* **Scene comparison data**:
☆ ☆ ☆ ☆ ☆

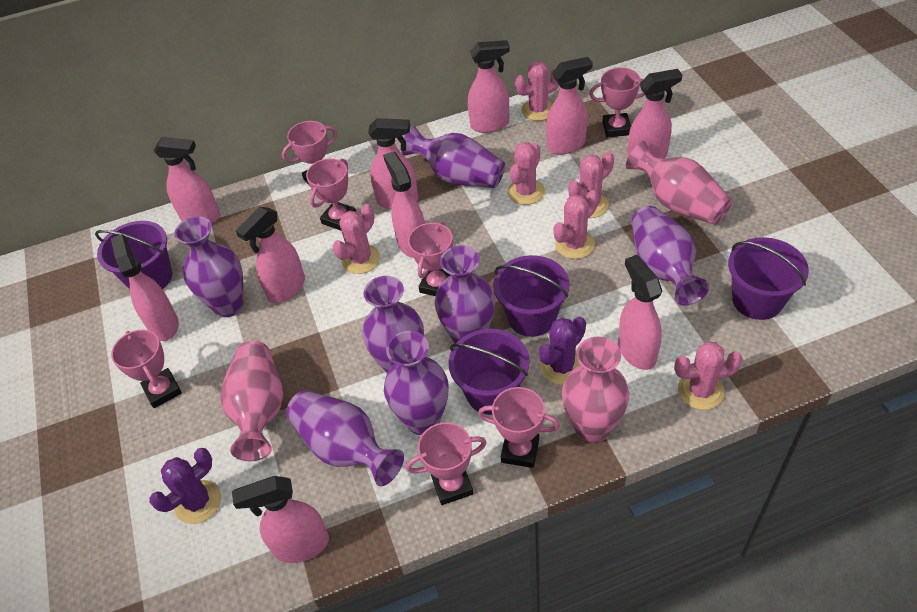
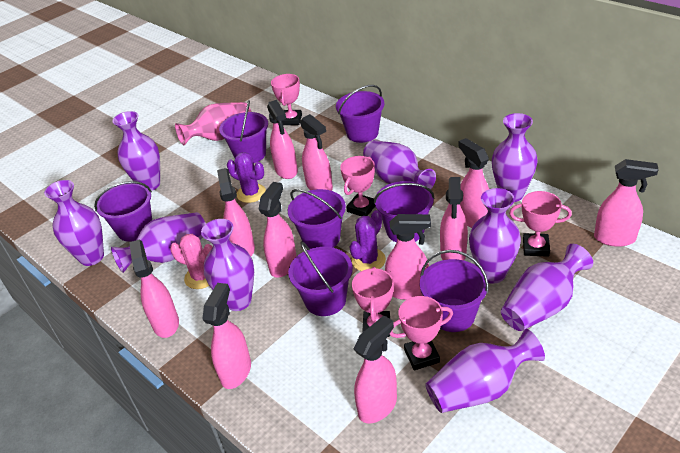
pink cactus: 6 -> 1
pink spray bottle: 10 -> 11
pink trophy: 7 -> 5
pink vase: 3 -> 1
purple bucket: 4 -> 7
purple vase: 7 -> 9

☆ ☆ ☆ ☆ ☆

Looking through the data above, copy out each line in which the string "pink" occurs.

pink cactus: 6 -> 1
pink spray bottle: 10 -> 11
pink trophy: 7 -> 5
pink vase: 3 -> 1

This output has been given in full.